------ ENTRIES SUPPLIED

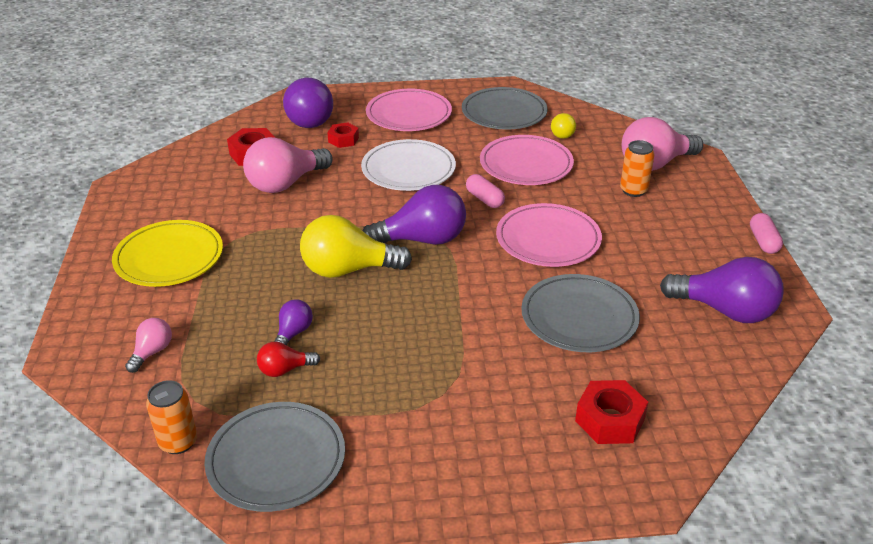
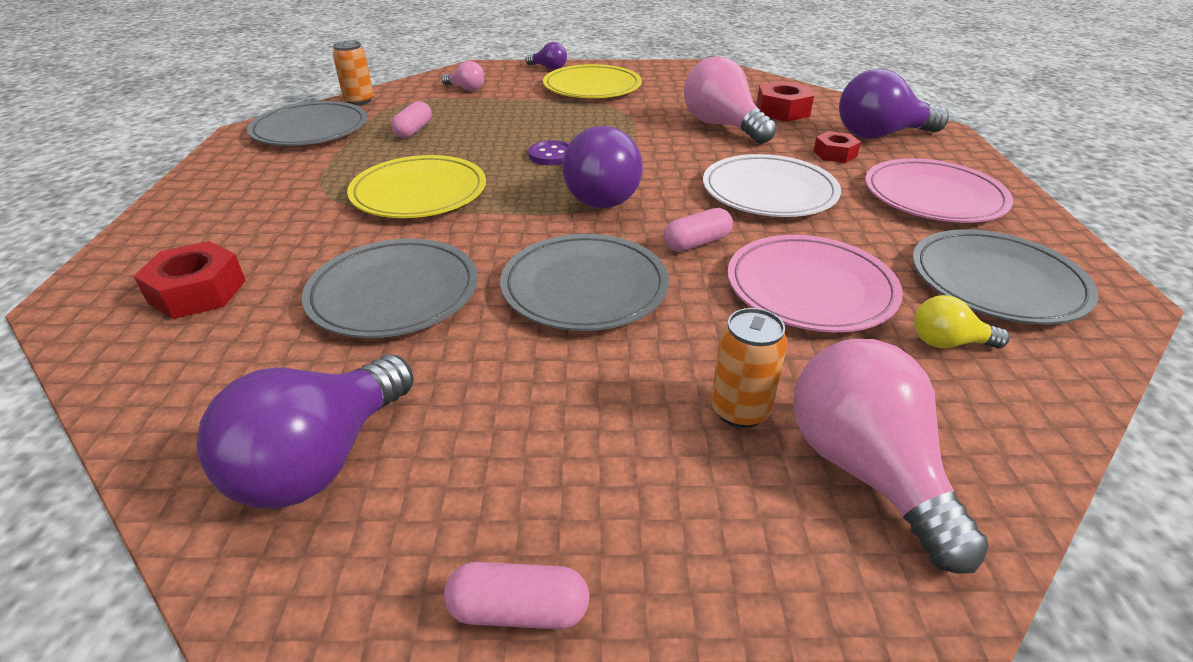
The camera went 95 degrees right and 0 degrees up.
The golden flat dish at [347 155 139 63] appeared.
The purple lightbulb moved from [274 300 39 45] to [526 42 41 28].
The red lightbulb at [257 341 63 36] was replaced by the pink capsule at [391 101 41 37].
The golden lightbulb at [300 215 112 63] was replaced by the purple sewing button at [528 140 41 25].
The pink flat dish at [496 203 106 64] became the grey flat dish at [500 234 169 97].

------------

- [PROBLEM] A single number is the whole answer here: the number of lines in the data containing "purple".

- [ANSWER SECTION] 2